*Aim of the task*
Every line from the first in the listing below to the line containing "white brick B7" is to be repeated exactly, and no line past it.

++++

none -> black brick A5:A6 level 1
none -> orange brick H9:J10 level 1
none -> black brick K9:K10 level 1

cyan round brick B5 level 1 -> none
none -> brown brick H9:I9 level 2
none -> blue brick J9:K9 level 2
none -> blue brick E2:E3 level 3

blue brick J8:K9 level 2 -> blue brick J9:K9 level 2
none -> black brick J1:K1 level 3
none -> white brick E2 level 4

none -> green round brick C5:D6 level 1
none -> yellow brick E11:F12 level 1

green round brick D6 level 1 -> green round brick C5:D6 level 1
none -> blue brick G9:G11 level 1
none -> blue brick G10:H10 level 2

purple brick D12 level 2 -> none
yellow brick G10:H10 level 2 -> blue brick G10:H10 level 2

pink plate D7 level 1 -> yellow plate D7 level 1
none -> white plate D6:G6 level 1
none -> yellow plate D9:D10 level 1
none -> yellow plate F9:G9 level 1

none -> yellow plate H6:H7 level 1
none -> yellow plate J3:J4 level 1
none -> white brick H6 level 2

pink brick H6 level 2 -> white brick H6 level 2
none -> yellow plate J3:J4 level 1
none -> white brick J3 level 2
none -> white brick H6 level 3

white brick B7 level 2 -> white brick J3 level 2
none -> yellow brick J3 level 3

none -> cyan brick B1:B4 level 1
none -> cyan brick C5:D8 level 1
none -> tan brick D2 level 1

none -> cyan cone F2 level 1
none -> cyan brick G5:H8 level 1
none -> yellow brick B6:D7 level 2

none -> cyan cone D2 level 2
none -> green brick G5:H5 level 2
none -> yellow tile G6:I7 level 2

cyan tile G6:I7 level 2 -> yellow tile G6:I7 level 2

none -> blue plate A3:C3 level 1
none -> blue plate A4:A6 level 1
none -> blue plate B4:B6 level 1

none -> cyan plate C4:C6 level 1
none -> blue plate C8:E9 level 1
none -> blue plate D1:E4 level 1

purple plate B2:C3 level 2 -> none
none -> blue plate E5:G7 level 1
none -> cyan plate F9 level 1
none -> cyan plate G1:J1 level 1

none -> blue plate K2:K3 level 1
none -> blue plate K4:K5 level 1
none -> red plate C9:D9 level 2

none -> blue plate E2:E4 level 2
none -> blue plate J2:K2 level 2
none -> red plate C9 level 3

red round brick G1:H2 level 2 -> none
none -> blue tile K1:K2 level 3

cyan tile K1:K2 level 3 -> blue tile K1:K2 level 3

++++

*Response to this exercise*
none -> black brick A5:A6 level 1
none -> orange brick H9:J10 level 1
none -> black brick K9:K10 level 1

cyan round brick B5 level 1 -> none
none -> brown brick H9:I9 level 2
none -> blue brick J9:K9 level 2
none -> blue brick E2:E3 level 3

blue brick J8:K9 level 2 -> blue brick J9:K9 level 2
none -> black brick J1:K1 level 3
none -> white brick E2 level 4

none -> green round brick C5:D6 level 1
none -> yellow brick E11:F12 level 1

green round brick D6 level 1 -> green round brick C5:D6 level 1
none -> blue brick G9:G11 level 1
none -> blue brick G10:H10 level 2

purple brick D12 level 2 -> none
yellow brick G10:H10 level 2 -> blue brick G10:H10 level 2

pink plate D7 level 1 -> yellow plate D7 level 1
none -> white plate D6:G6 level 1
none -> yellow plate D9:D10 level 1
none -> yellow plate F9:G9 level 1

none -> yellow plate H6:H7 level 1
none -> yellow plate J3:J4 level 1
none -> white brick H6 level 2

pink brick H6 level 2 -> white brick H6 level 2
none -> yellow plate J3:J4 level 1
none -> white brick J3 level 2
none -> white brick H6 level 3

white brick B7 level 2 -> white brick J3 level 2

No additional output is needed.